* **Task details**
Gather every line below that contains the string "clef". Case counts.

Stored entries
—————
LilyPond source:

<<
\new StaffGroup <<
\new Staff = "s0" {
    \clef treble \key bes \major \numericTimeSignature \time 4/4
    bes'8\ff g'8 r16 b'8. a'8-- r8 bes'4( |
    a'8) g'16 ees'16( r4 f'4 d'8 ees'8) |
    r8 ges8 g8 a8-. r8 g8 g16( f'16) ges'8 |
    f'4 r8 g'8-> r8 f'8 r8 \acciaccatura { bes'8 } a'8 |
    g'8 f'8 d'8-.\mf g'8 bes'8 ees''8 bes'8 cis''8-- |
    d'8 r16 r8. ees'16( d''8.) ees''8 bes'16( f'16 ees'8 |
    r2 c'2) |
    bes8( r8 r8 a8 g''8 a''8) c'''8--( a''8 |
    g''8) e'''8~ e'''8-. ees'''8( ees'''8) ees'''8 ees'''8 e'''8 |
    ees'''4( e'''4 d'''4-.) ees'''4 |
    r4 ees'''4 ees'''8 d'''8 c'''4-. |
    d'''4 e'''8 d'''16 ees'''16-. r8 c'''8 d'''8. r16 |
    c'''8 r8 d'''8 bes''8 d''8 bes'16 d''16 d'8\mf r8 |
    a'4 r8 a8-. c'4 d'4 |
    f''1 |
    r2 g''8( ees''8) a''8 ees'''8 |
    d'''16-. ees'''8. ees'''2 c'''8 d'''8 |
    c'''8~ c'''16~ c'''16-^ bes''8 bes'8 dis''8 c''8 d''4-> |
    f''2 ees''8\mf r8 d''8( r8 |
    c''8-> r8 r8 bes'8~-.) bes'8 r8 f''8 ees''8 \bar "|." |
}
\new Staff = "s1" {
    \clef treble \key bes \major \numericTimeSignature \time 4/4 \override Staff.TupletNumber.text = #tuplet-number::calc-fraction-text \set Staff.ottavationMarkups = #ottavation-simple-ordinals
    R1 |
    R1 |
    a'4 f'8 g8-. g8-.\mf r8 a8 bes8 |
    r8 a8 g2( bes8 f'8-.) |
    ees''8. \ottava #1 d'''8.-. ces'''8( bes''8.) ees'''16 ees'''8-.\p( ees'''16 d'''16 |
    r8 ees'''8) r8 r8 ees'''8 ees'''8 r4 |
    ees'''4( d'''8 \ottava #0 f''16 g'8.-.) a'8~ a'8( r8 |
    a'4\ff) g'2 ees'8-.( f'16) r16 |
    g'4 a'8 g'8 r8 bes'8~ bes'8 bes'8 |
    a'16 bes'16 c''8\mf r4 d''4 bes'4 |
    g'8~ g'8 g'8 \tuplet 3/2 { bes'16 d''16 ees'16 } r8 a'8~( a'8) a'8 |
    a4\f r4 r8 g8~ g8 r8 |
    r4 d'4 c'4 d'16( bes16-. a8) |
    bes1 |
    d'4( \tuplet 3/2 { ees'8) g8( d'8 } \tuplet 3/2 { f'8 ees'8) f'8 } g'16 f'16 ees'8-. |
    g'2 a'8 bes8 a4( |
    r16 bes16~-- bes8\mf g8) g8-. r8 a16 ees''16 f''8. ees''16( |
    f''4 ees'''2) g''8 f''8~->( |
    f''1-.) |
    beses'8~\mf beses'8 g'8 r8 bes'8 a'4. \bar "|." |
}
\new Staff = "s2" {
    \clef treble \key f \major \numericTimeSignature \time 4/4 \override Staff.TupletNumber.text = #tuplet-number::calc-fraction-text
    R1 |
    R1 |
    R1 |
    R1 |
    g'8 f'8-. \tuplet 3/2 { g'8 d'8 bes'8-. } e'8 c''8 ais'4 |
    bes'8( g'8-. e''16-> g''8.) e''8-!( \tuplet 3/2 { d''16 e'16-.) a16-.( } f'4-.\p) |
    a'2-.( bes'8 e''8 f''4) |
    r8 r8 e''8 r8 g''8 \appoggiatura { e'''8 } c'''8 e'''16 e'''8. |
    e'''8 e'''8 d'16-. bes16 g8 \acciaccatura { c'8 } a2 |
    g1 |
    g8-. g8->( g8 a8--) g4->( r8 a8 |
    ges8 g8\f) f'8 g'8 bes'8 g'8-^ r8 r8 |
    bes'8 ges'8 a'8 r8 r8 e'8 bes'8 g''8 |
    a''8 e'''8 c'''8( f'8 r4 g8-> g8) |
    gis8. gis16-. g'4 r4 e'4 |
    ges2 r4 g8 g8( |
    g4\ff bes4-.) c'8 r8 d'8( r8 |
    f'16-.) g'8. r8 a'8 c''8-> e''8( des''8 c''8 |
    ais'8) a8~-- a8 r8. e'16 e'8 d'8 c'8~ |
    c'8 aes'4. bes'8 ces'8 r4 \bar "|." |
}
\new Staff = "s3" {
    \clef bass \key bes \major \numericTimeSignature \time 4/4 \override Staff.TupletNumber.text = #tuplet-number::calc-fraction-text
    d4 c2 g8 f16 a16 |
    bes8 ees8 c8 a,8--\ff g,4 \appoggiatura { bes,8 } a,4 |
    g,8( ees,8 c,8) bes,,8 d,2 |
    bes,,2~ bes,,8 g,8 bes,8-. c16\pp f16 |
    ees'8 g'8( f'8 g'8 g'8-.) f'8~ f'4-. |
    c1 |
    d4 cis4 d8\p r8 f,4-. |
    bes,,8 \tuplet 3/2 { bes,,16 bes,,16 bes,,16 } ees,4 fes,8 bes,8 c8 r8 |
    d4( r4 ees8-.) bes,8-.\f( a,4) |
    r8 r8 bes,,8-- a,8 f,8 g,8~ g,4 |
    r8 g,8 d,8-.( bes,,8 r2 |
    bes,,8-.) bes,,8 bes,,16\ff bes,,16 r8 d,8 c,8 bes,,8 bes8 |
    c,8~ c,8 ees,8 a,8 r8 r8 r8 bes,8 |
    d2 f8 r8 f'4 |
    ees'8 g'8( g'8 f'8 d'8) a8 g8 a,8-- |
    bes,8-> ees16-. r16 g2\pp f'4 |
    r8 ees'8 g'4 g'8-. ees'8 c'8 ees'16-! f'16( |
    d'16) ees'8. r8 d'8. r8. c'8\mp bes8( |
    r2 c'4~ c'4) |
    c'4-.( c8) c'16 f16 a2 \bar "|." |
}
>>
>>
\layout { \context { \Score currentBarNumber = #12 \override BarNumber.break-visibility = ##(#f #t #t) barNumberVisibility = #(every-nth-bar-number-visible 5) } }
—————
* **Response**
    \clef treble \key bes \major \numericTimeSignature \time 4/4
    \clef treble \key bes \major \numericTimeSignature \time 4/4 \override Staff.TupletNumber.text = #tuplet-number::calc-fraction-text \set Staff.ottavationMarkups = #ottavation-simple-ordinals
    \clef treble \key f \major \numericTimeSignature \time 4/4 \override Staff.TupletNumber.text = #tuplet-number::calc-fraction-text
    \clef bass \key bes \major \numericTimeSignature \time 4/4 \override Staff.TupletNumber.text = #tuplet-number::calc-fraction-text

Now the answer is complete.